[Records contained in a dataset]
****************************************
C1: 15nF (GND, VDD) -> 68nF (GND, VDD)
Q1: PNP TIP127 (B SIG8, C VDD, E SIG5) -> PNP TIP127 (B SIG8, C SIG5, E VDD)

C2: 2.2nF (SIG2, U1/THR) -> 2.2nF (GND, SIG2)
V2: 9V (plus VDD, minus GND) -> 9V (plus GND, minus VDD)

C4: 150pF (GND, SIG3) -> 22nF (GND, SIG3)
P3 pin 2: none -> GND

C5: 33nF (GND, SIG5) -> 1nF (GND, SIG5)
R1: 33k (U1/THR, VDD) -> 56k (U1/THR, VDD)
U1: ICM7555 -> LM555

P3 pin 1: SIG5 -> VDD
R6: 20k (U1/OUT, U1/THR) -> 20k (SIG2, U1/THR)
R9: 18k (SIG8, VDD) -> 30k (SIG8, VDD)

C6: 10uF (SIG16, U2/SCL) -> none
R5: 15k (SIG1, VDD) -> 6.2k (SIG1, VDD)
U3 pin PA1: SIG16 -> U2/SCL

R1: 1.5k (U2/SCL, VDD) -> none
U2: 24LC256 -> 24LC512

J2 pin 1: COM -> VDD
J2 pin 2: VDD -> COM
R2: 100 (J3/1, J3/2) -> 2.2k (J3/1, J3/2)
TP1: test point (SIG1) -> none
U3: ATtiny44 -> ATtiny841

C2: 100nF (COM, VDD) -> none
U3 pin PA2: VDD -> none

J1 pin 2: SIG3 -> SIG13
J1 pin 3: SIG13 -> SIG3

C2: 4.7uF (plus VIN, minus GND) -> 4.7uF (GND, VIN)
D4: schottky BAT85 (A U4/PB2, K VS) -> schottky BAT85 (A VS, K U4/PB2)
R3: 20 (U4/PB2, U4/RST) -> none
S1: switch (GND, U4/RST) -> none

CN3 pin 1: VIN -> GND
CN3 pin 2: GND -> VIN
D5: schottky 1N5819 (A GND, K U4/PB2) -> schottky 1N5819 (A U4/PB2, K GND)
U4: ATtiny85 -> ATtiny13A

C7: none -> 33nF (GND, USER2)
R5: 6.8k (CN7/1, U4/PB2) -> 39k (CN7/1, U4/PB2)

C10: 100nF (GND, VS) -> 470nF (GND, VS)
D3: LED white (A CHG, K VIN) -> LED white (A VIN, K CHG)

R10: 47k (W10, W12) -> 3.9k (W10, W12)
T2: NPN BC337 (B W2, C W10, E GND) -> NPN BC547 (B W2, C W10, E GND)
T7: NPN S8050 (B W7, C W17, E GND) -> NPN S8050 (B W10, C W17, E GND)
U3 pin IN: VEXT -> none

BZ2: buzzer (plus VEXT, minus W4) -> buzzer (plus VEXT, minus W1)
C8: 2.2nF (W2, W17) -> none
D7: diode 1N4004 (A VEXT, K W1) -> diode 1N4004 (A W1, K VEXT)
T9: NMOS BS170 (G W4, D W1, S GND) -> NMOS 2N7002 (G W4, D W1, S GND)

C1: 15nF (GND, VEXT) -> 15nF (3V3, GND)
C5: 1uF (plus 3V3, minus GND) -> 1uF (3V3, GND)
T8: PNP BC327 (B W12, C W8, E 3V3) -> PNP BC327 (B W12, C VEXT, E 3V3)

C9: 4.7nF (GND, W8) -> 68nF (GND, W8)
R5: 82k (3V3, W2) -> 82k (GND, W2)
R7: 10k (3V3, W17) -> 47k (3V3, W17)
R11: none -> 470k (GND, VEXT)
****************************************
Description of the task = All entries must be printed exactly, with nothing omitted.

Worked solution =
C1: 15nF (GND, VDD) -> 68nF (GND, VDD)
Q1: PNP TIP127 (B SIG8, C VDD, E SIG5) -> PNP TIP127 (B SIG8, C SIG5, E VDD)

C2: 2.2nF (SIG2, U1/THR) -> 2.2nF (GND, SIG2)
V2: 9V (plus VDD, minus GND) -> 9V (plus GND, minus VDD)

C4: 150pF (GND, SIG3) -> 22nF (GND, SIG3)
P3 pin 2: none -> GND

C5: 33nF (GND, SIG5) -> 1nF (GND, SIG5)
R1: 33k (U1/THR, VDD) -> 56k (U1/THR, VDD)
U1: ICM7555 -> LM555

P3 pin 1: SIG5 -> VDD
R6: 20k (U1/OUT, U1/THR) -> 20k (SIG2, U1/THR)
R9: 18k (SIG8, VDD) -> 30k (SIG8, VDD)

C6: 10uF (SIG16, U2/SCL) -> none
R5: 15k (SIG1, VDD) -> 6.2k (SIG1, VDD)
U3 pin PA1: SIG16 -> U2/SCL

R1: 1.5k (U2/SCL, VDD) -> none
U2: 24LC256 -> 24LC512

J2 pin 1: COM -> VDD
J2 pin 2: VDD -> COM
R2: 100 (J3/1, J3/2) -> 2.2k (J3/1, J3/2)
TP1: test point (SIG1) -> none
U3: ATtiny44 -> ATtiny841

C2: 100nF (COM, VDD) -> none
U3 pin PA2: VDD -> none

J1 pin 2: SIG3 -> SIG13
J1 pin 3: SIG13 -> SIG3

C2: 4.7uF (plus VIN, minus GND) -> 4.7uF (GND, VIN)
D4: schottky BAT85 (A U4/PB2, K VS) -> schottky BAT85 (A VS, K U4/PB2)
R3: 20 (U4/PB2, U4/RST) -> none
S1: switch (GND, U4/RST) -> none

CN3 pin 1: VIN -> GND
CN3 pin 2: GND -> VIN
D5: schottky 1N5819 (A GND, K U4/PB2) -> schottky 1N5819 (A U4/PB2, K GND)
U4: ATtiny85 -> ATtiny13A

C7: none -> 33nF (GND, USER2)
R5: 6.8k (CN7/1, U4/PB2) -> 39k (CN7/1, U4/PB2)

C10: 100nF (GND, VS) -> 470nF (GND, VS)
D3: LED white (A CHG, K VIN) -> LED white (A VIN, K CHG)

R10: 47k (W10, W12) -> 3.9k (W10, W12)
T2: NPN BC337 (B W2, C W10, E GND) -> NPN BC547 (B W2, C W10, E GND)
T7: NPN S8050 (B W7, C W17, E GND) -> NPN S8050 (B W10, C W17, E GND)
U3 pin IN: VEXT -> none

BZ2: buzzer (plus VEXT, minus W4) -> buzzer (plus VEXT, minus W1)
C8: 2.2nF (W2, W17) -> none
D7: diode 1N4004 (A VEXT, K W1) -> diode 1N4004 (A W1, K VEXT)
T9: NMOS BS170 (G W4, D W1, S GND) -> NMOS 2N7002 (G W4, D W1, S GND)

C1: 15nF (GND, VEXT) -> 15nF (3V3, GND)
C5: 1uF (plus 3V3, minus GND) -> 1uF (3V3, GND)
T8: PNP BC327 (B W12, C W8, E 3V3) -> PNP BC327 (B W12, C VEXT, E 3V3)

C9: 4.7nF (GND, W8) -> 68nF (GND, W8)
R5: 82k (3V3, W2) -> 82k (GND, W2)
R7: 10k (3V3, W17) -> 47k (3V3, W17)
R11: none -> 470k (GND, VEXT)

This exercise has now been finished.